• **EXERCISE INPUT**:
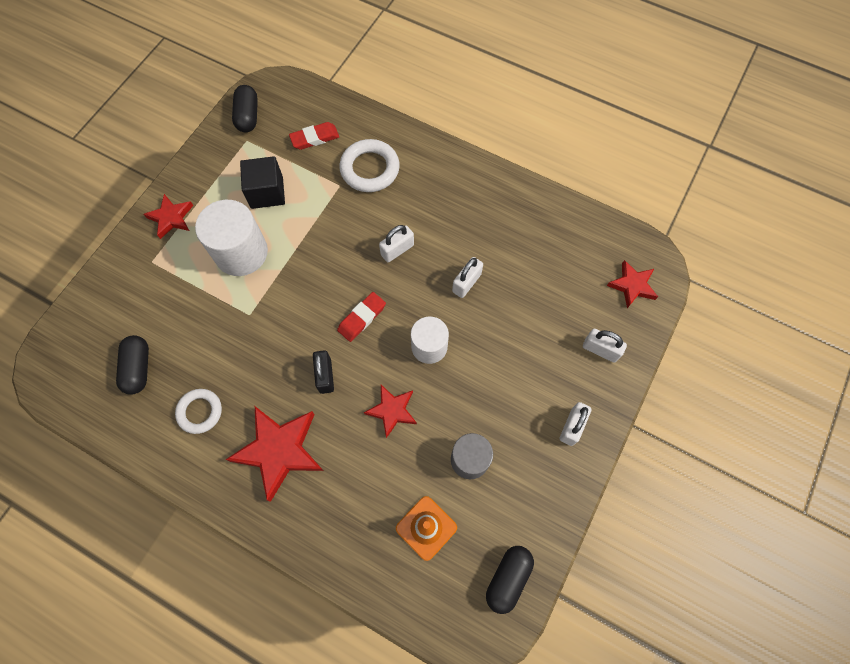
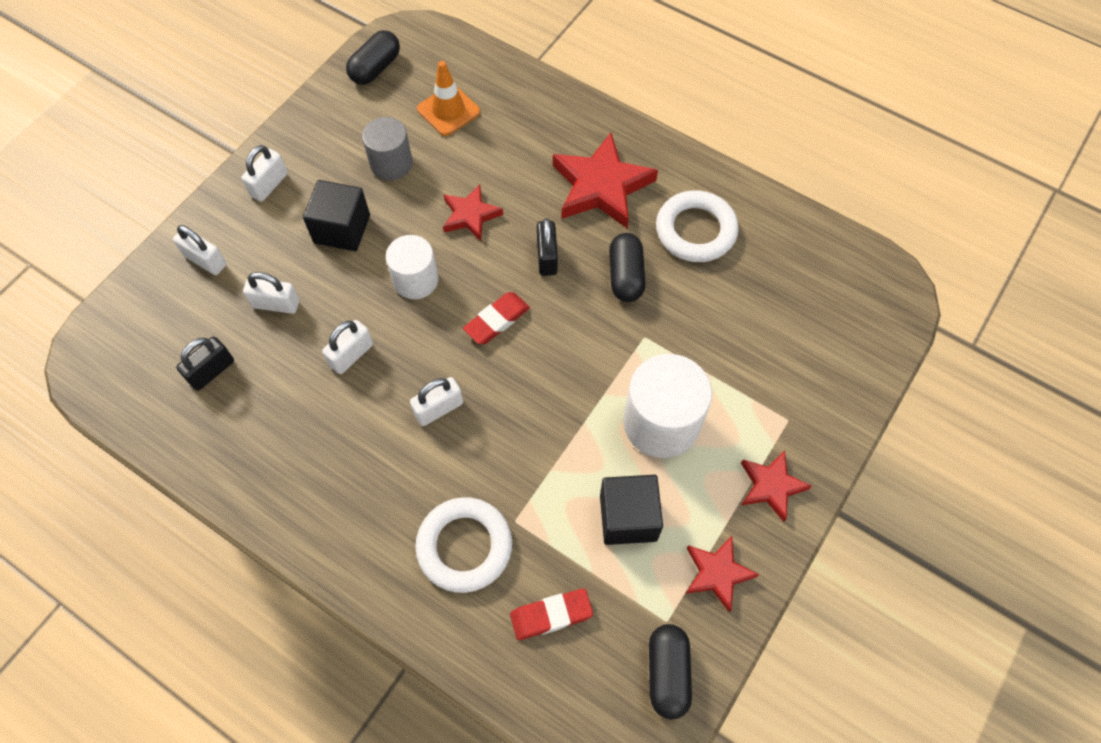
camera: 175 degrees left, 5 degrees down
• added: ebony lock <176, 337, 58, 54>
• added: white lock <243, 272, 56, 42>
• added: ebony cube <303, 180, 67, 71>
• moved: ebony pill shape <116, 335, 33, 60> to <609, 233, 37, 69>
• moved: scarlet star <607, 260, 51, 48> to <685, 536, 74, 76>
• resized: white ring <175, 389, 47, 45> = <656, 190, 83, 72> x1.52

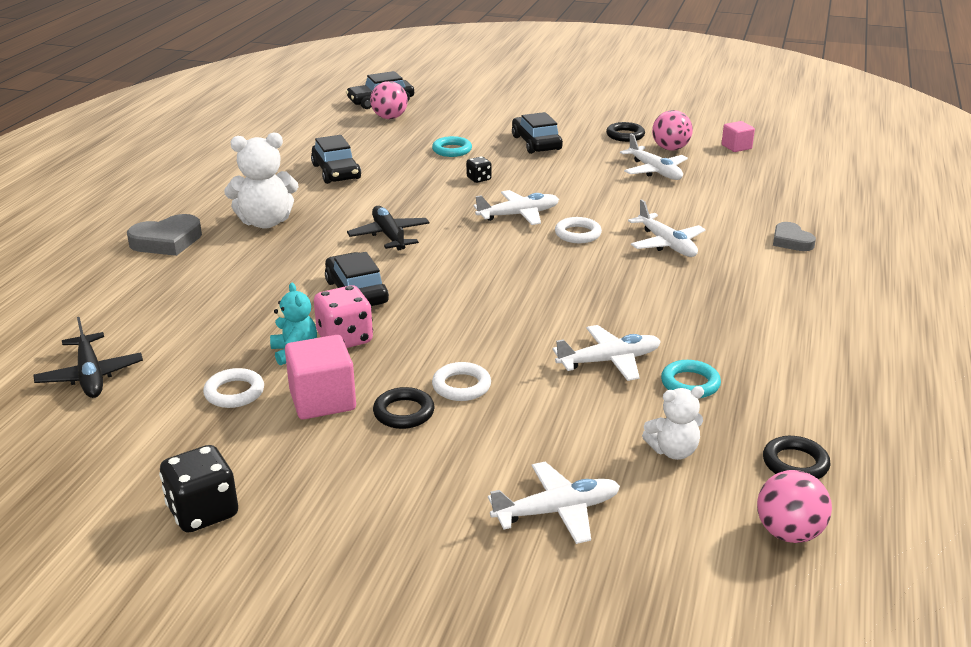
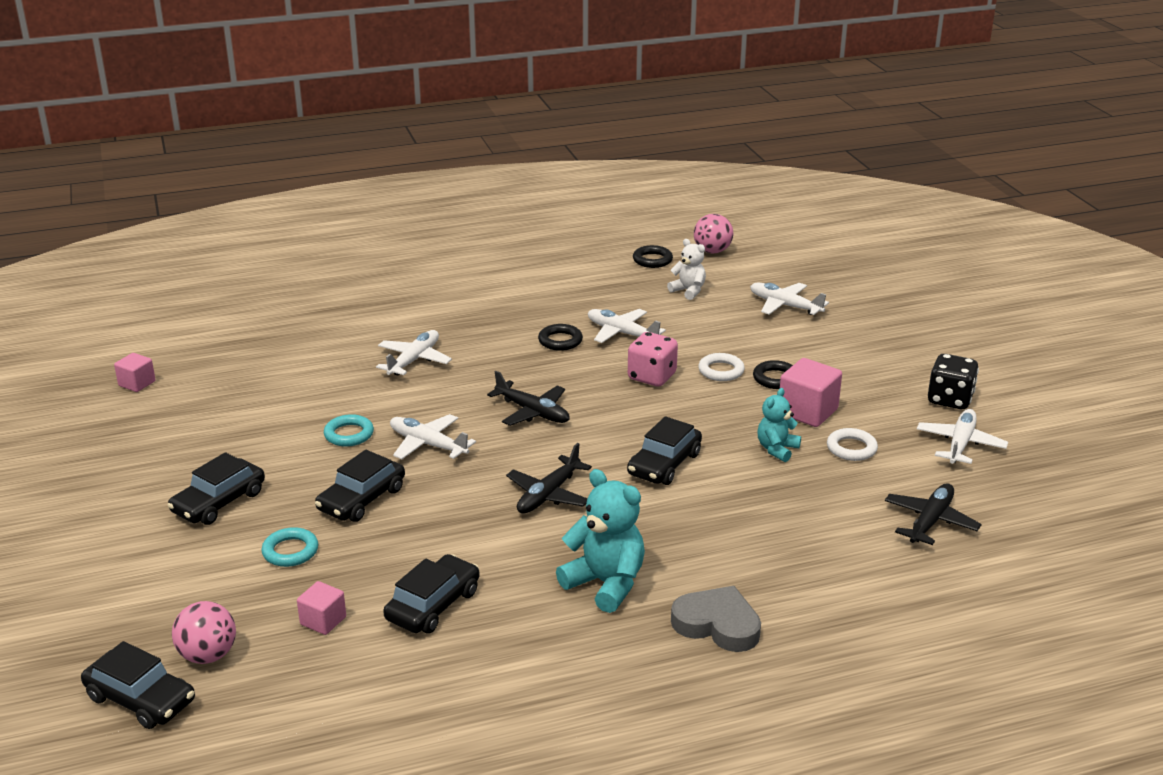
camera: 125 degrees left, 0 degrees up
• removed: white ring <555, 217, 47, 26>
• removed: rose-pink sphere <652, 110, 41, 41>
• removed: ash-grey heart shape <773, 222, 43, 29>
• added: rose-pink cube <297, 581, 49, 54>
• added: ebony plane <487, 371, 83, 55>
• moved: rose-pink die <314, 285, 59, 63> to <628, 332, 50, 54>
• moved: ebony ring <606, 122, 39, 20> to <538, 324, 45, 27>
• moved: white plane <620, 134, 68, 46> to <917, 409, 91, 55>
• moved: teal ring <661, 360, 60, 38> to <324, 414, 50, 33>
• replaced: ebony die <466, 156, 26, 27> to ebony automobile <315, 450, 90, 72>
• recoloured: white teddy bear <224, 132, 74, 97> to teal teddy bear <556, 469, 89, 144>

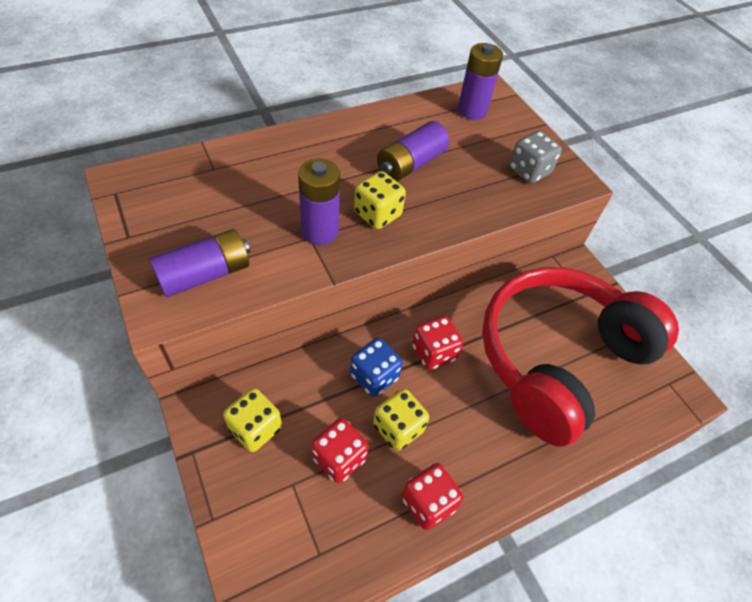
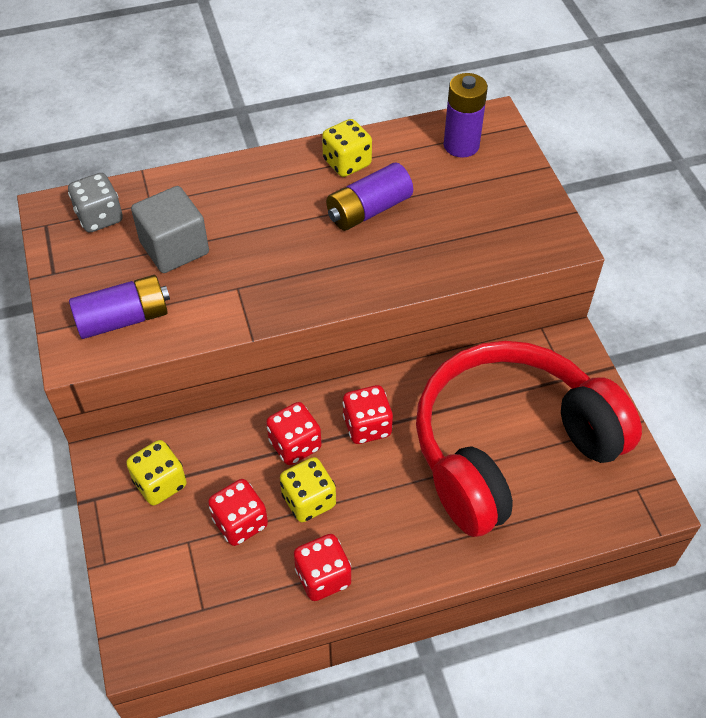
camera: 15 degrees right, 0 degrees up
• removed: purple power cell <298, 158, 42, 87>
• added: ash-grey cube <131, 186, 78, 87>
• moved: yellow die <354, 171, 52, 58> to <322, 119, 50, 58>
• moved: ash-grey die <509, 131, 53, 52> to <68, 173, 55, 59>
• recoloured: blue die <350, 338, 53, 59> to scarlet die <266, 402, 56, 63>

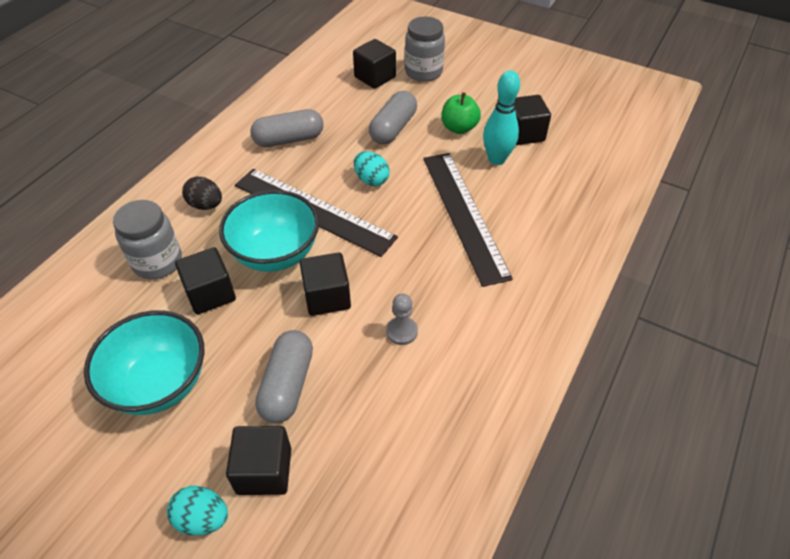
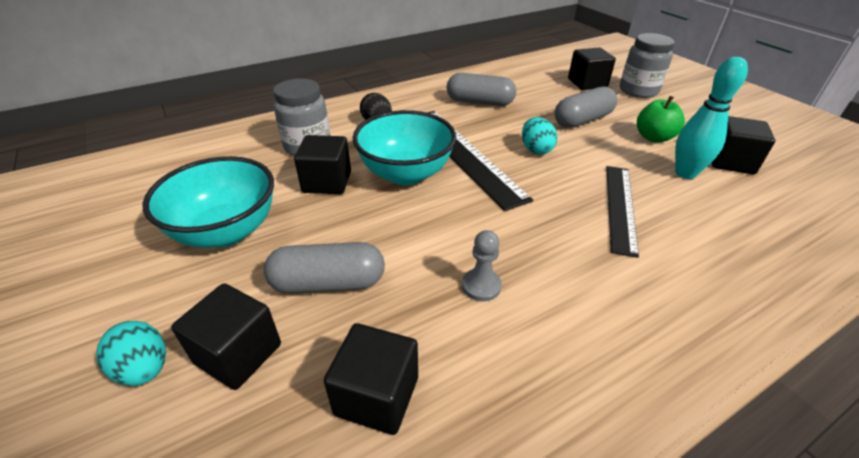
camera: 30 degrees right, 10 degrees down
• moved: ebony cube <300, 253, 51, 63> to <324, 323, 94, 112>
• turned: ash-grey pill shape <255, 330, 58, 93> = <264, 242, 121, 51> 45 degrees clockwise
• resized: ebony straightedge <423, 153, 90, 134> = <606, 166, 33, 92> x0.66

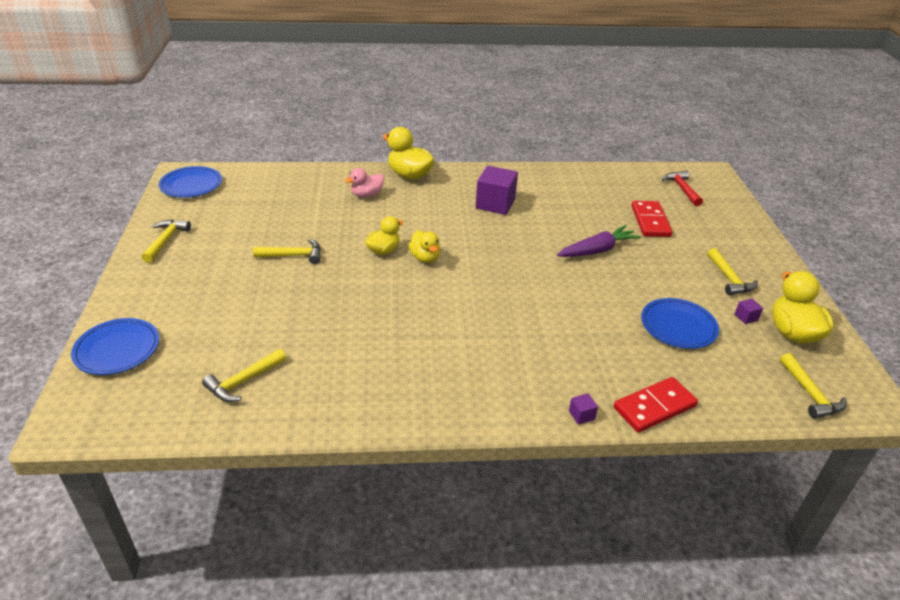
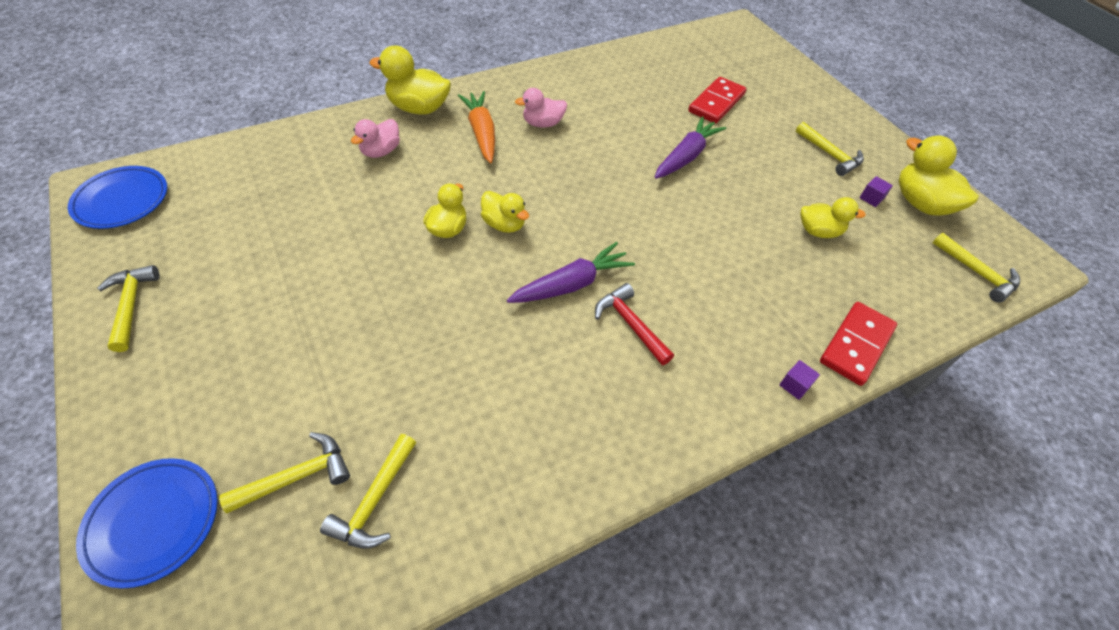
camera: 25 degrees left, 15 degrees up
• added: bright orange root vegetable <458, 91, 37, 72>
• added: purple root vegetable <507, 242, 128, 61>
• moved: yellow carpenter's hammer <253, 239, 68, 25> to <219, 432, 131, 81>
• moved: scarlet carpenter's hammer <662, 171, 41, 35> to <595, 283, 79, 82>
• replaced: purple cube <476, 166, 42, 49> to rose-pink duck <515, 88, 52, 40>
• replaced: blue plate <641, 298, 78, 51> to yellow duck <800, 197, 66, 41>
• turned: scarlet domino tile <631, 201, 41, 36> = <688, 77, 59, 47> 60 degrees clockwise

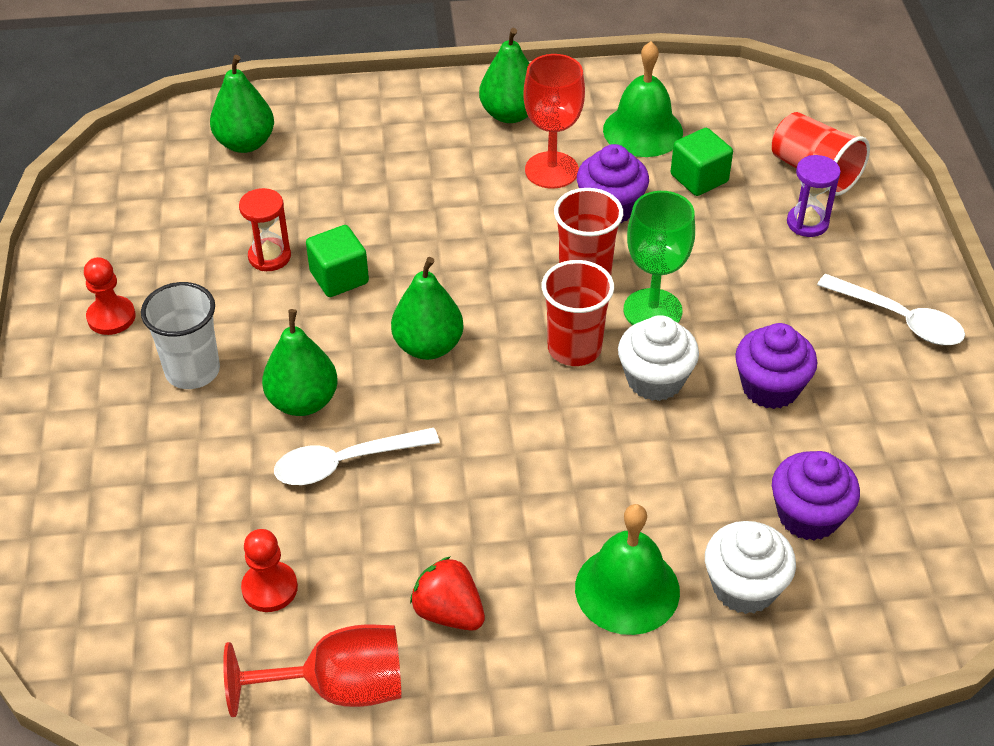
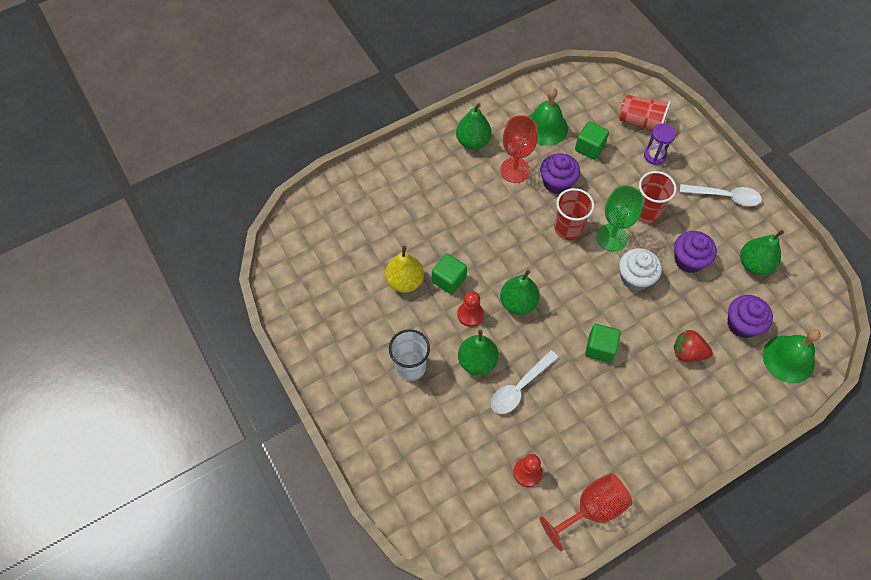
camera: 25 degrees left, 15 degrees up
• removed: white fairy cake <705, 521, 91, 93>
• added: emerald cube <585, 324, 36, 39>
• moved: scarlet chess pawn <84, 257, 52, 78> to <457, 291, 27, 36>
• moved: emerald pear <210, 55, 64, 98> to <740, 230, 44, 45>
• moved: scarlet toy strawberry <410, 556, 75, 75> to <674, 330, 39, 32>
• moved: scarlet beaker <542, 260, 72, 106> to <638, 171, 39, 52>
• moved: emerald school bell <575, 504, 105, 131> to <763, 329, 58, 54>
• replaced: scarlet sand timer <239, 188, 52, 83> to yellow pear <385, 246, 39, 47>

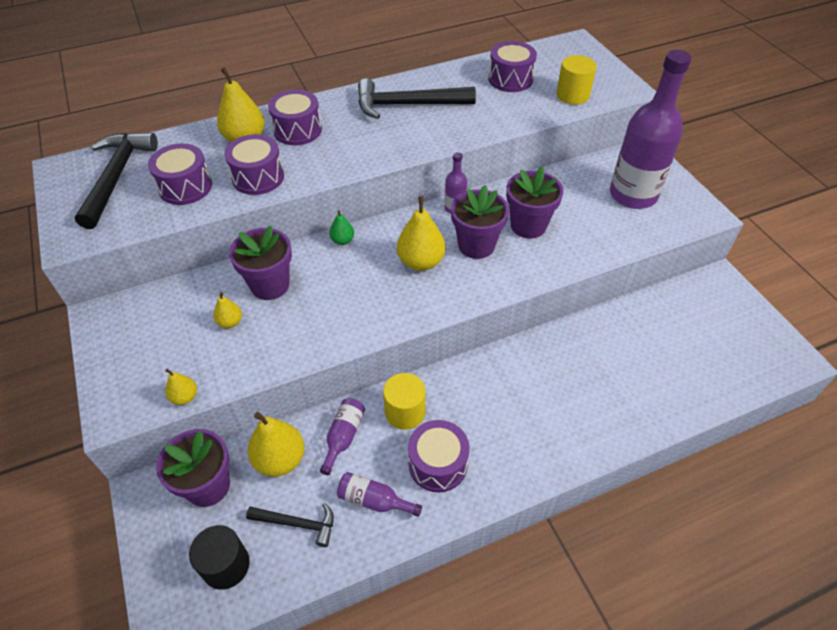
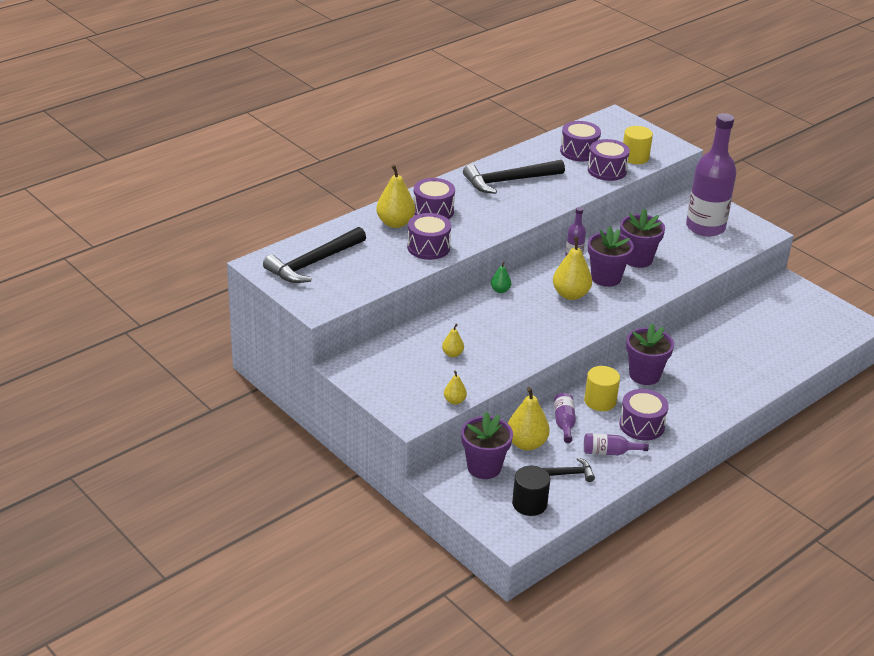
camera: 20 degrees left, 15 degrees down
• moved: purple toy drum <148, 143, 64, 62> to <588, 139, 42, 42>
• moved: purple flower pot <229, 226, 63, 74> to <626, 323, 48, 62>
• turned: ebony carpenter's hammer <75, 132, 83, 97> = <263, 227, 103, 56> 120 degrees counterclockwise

• **DIRECTIONS FOR THIS TASK**: There is a run of lines above from the one with "272, 56, 42>" to the one with "536, 74, 76>"; print exactly that run, both ends included, and nothing else.

• **RESPONSE**:
• added: white lock <243, 272, 56, 42>
• added: ebony cube <303, 180, 67, 71>
• moved: ebony pill shape <116, 335, 33, 60> to <609, 233, 37, 69>
• moved: scarlet star <607, 260, 51, 48> to <685, 536, 74, 76>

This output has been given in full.